### THE DATA:
━━━━━━

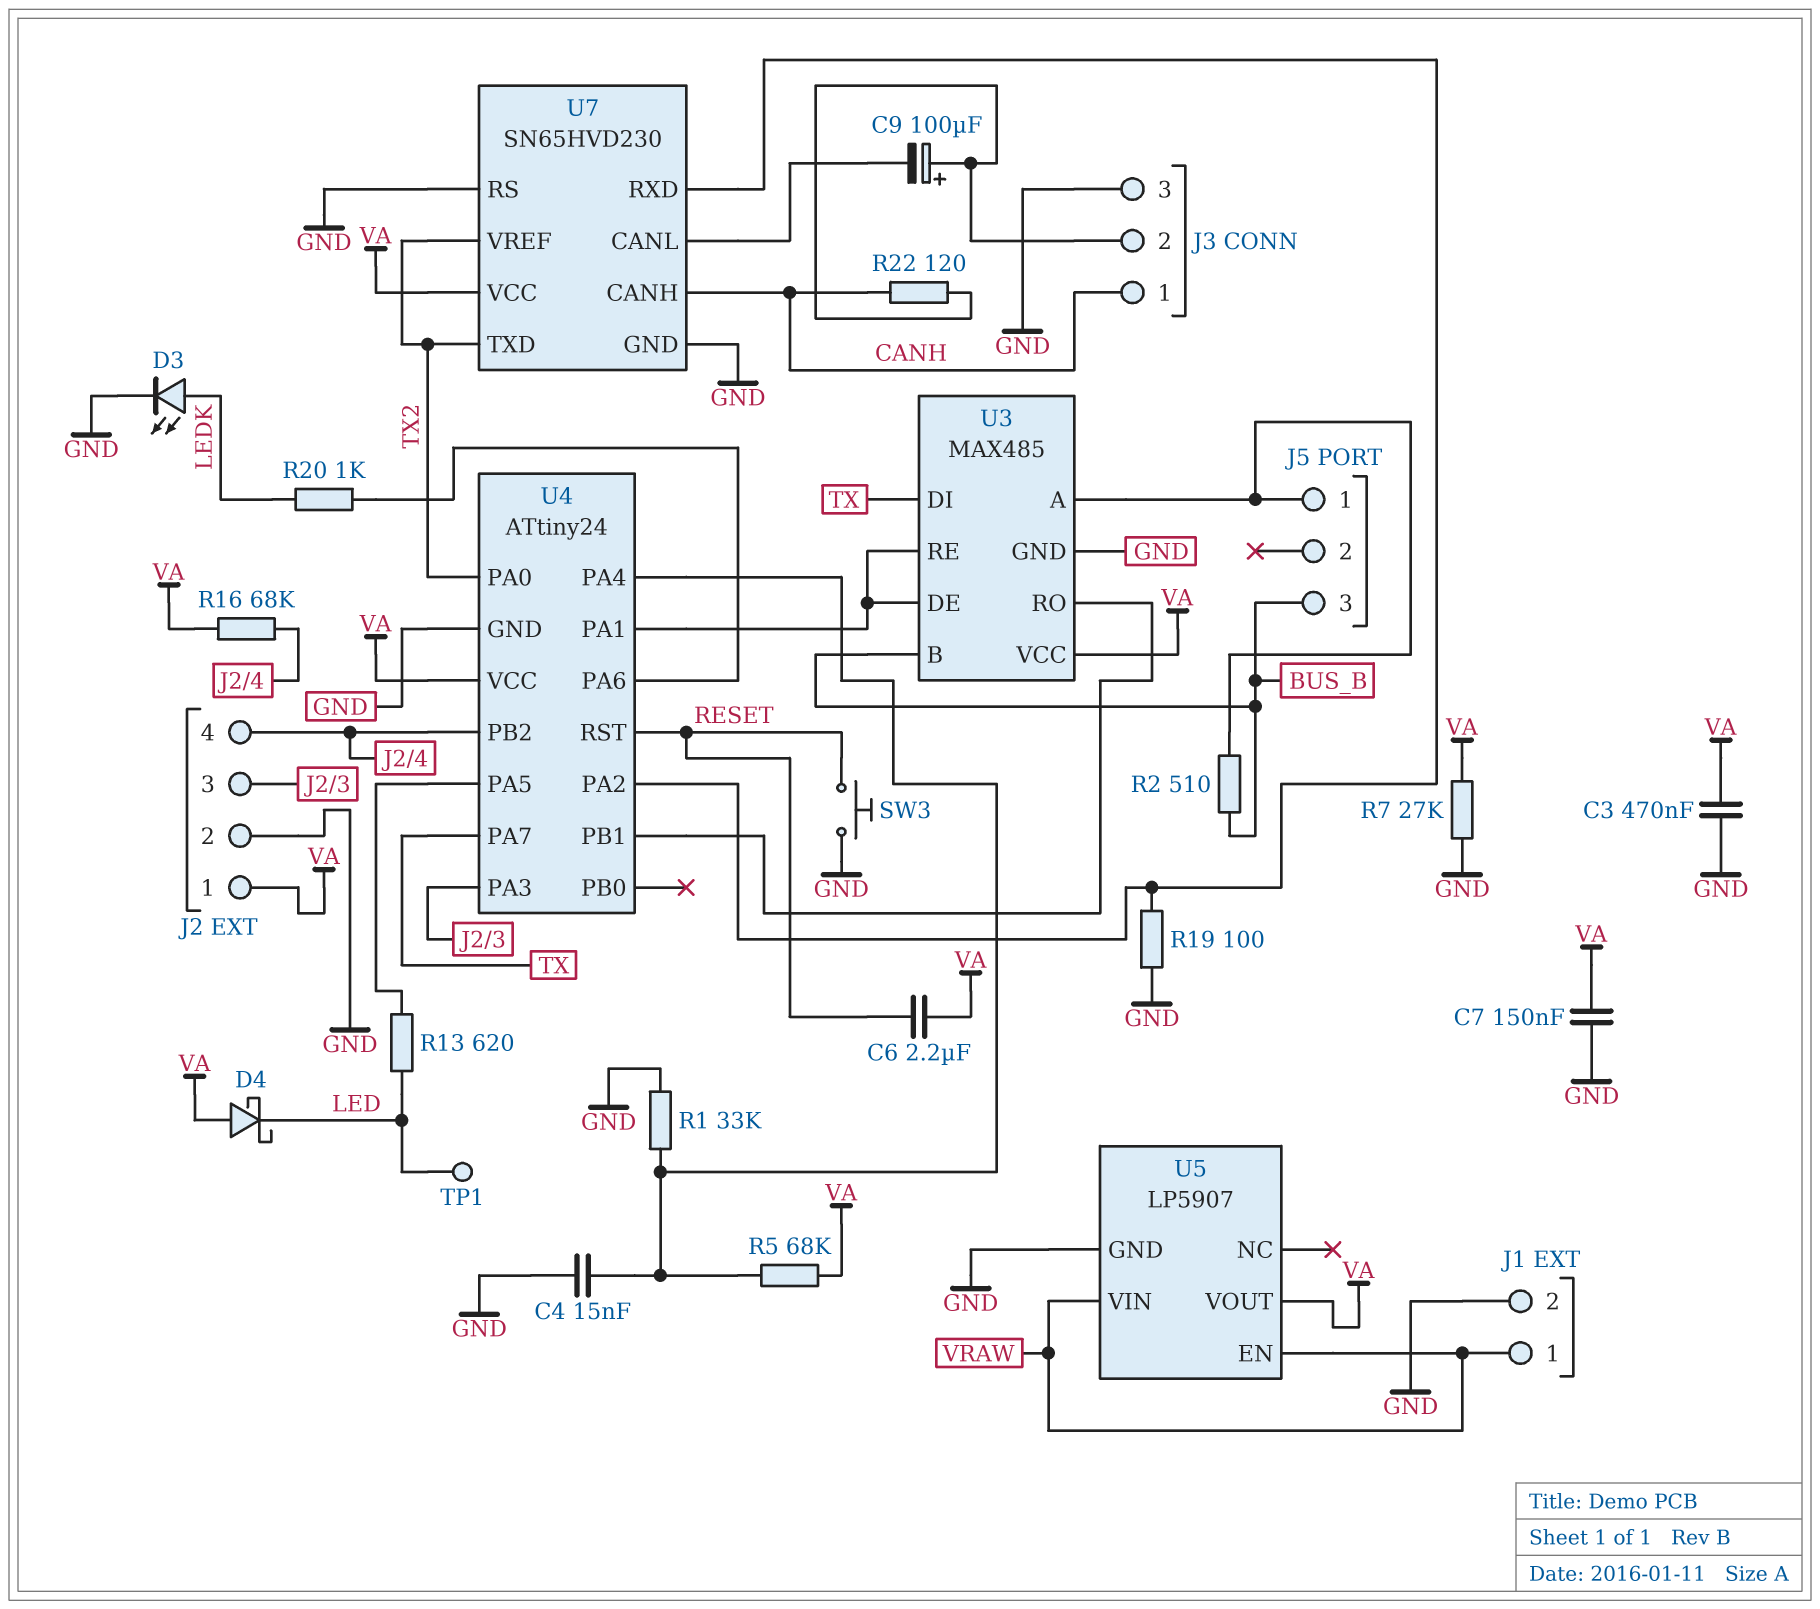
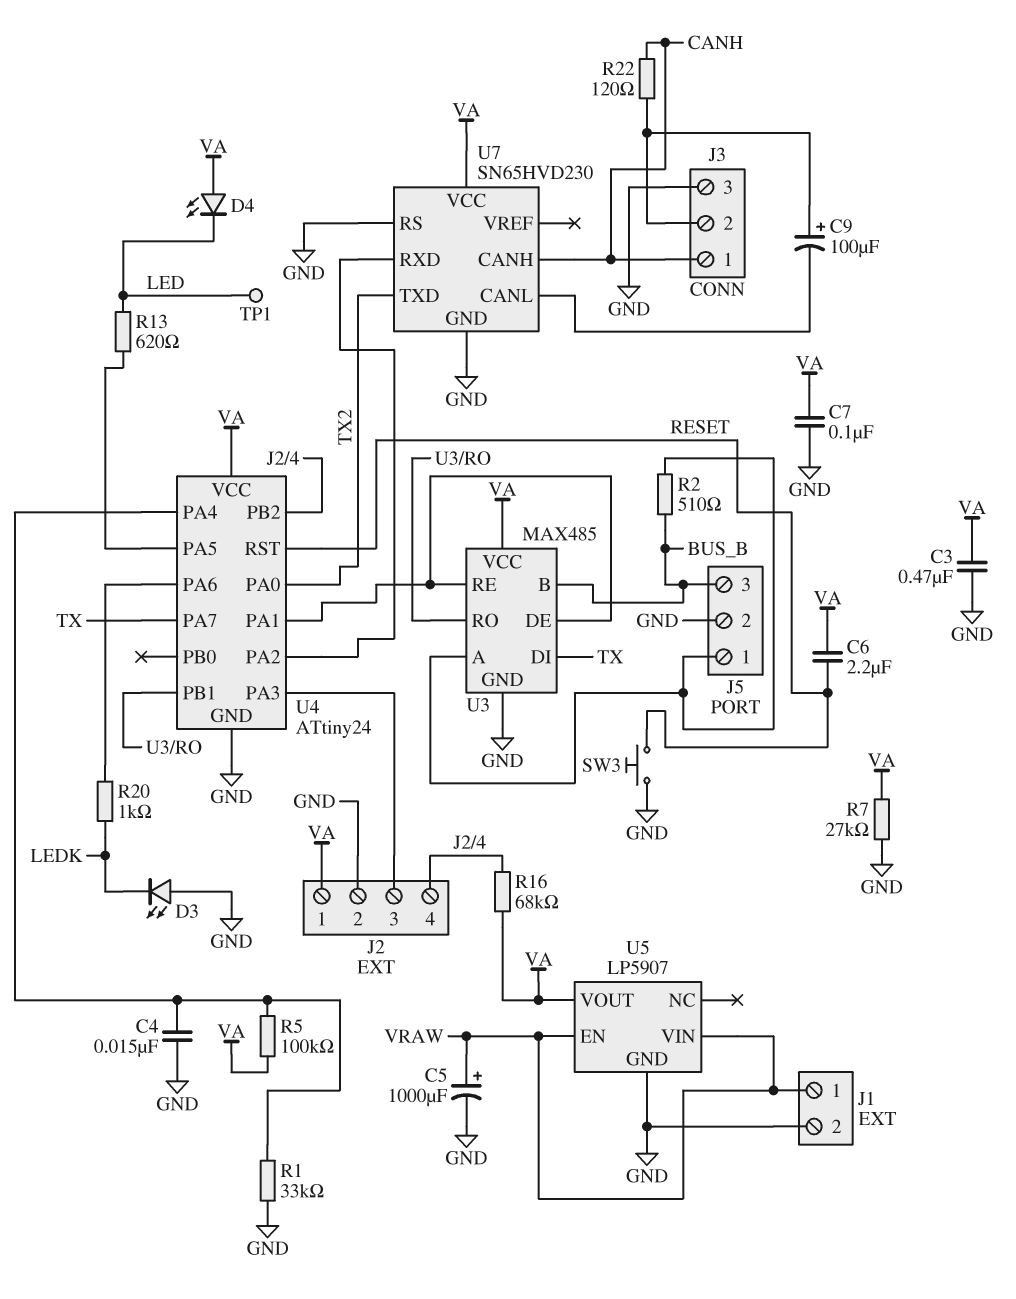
C5: none -> 1000uF (plus VRAW, minus GND)
C7: 150nF (GND, VA) -> 100nF (GND, VA)
D3: LED (A LEDK, K GND) -> LED (A GND, K LEDK)
D4: schottky (A VA, K LED) -> LED (A VA, K LED)
J5 pin 2: none -> GND
R5: 68k (U4/PA4, VA) -> 100k (U4/PA4, VA)
R19: 100 (GND, U4/PA2) -> none
U7 pin VREF: TX2 -> none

━━━━━━

### TASK PROMPT:
Report only how many lines in the entries contain "none".

### WRITTEN ANSWER:
4